### THE TASK
Each line from the one containing "delete: sprayer (dark" to the end of the records below should be restated word for word; please leave out all other lines.

Image sets with object changes
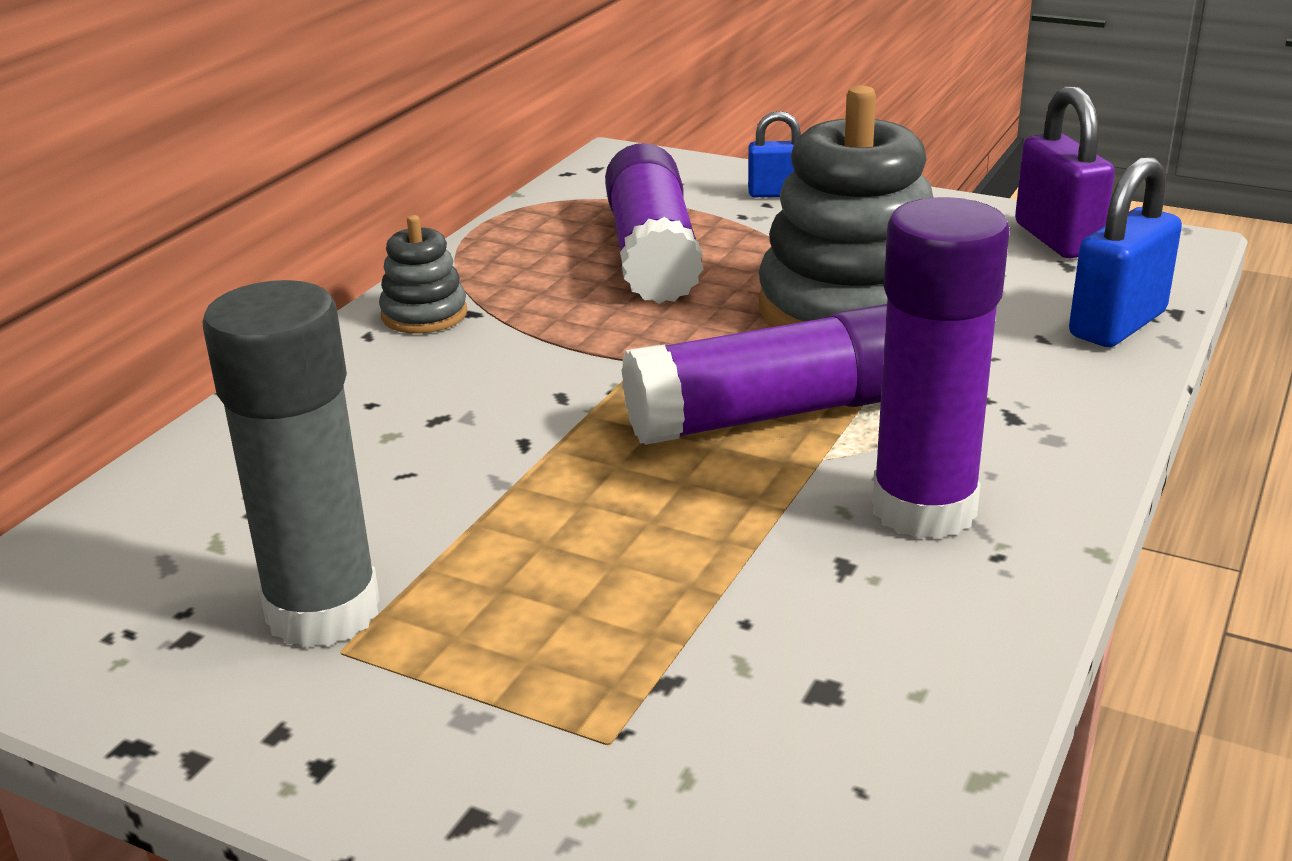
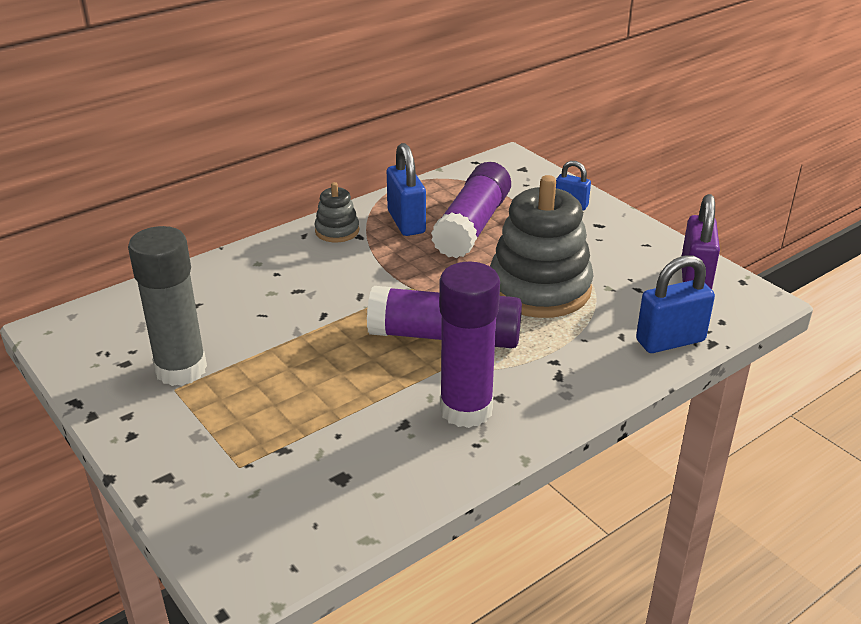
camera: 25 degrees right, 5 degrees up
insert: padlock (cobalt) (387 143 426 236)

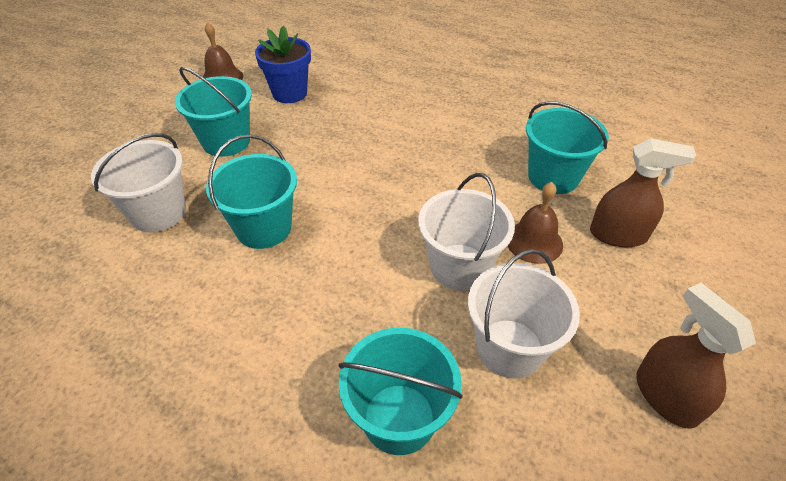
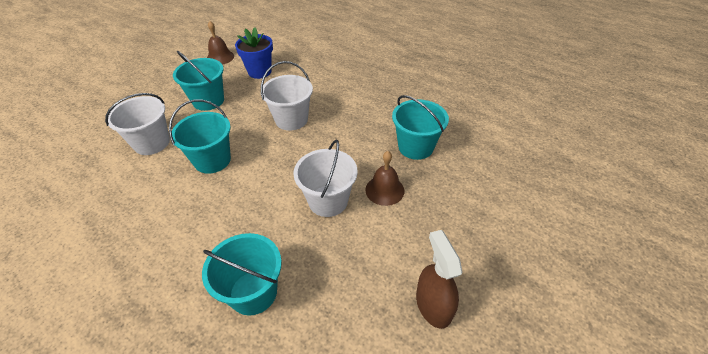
camera: 10 degrees right, 0 degrees up
delete: sprayer (dark brown) (590 138 696 247)
move: bucket (white) (468 249 580 379) to (261 61 313 131)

### TASK RESPONSE
delete: sprayer (dark brown) (590 138 696 247)
move: bucket (white) (468 249 580 379) to (261 61 313 131)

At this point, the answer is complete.